*Data provided*:
>>>>
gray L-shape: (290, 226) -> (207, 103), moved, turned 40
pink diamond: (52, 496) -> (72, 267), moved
<<<<
>>>>
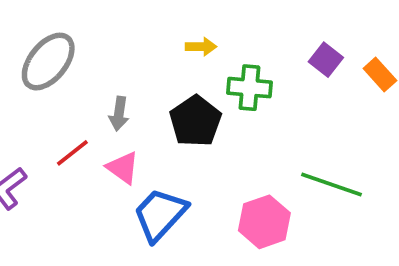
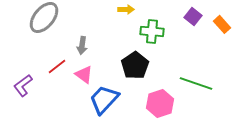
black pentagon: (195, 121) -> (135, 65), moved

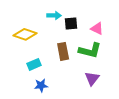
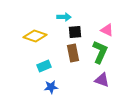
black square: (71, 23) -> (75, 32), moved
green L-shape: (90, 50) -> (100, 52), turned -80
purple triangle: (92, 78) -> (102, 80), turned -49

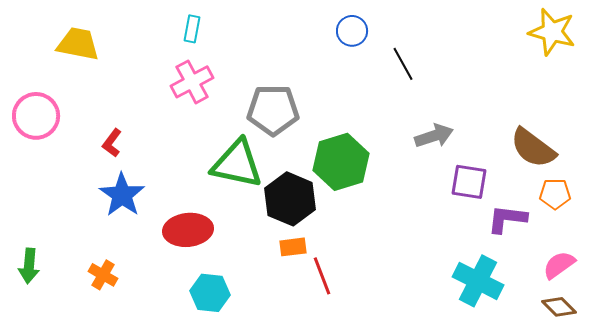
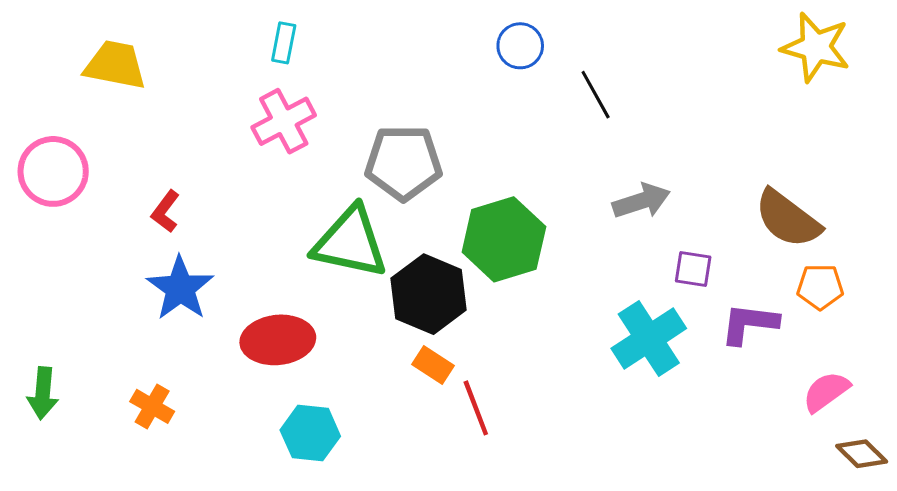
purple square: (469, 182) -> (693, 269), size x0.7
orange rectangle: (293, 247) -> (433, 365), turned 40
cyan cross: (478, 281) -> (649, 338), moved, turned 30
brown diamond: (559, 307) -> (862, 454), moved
<<<<
>>>>
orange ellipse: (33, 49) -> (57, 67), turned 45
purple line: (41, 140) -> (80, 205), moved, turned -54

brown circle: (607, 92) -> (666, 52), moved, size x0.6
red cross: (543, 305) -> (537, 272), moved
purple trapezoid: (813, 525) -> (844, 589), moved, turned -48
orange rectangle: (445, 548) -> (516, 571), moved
<<<<
*Work task*: What lines in the data include the string "diamond"? Copy each one.

*Output for this task*:
pink diamond: (52, 496) -> (72, 267), moved
brown diamond: (559, 307) -> (862, 454), moved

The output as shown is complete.